**Problem requirements:** Skip every line before the one containing "blue L-shape: (89, 589)", then copy that line and the rest of the entries below exactly, through the last line.

Dataset records: Begin

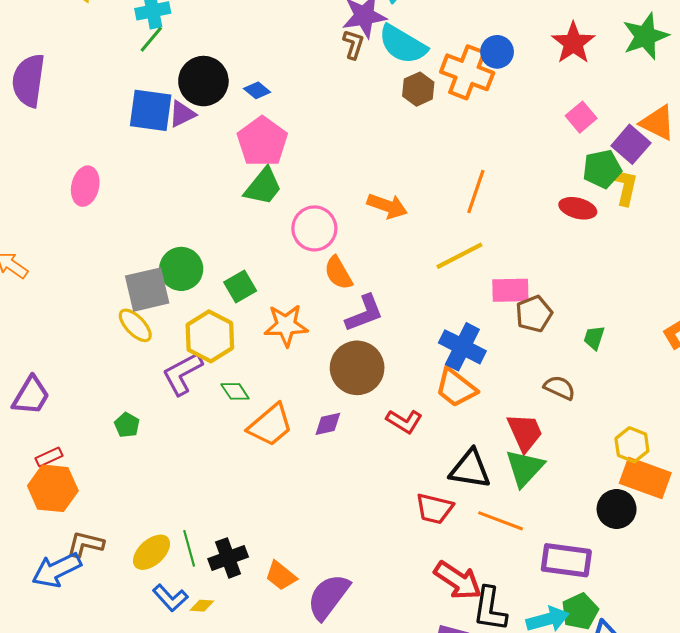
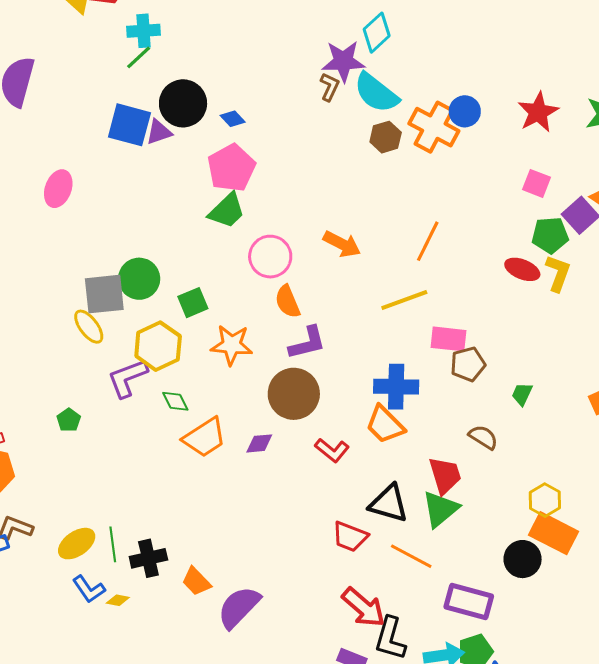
pink square: (581, 117) -> (537, 183), turned -36
yellow L-shape: (624, 186) -> (558, 273), moved
blue cross: (462, 347) -> (396, 387), turned -33

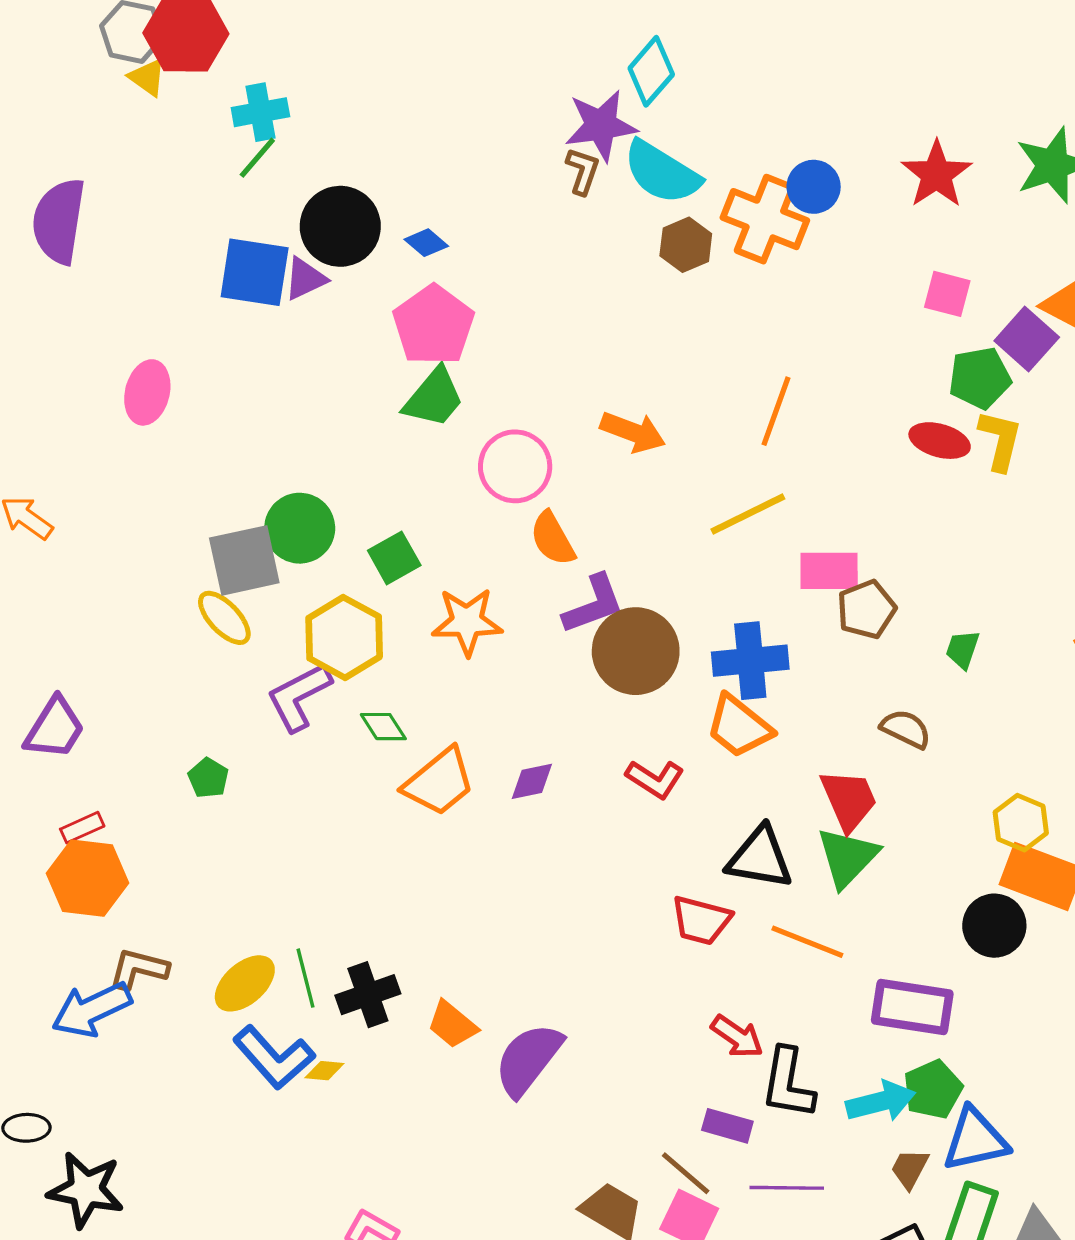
brown circle: (294, 394) -> (636, 651), moved
blue L-shape: (89, 589) -> (274, 1057), size x1.4
red arrow: (363, 607) -> (737, 1036), size x0.7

Dataset records: End

**Expected answer:**
blue L-shape: (89, 589) -> (274, 1057), size x1.4
red arrow: (363, 607) -> (737, 1036), size x0.7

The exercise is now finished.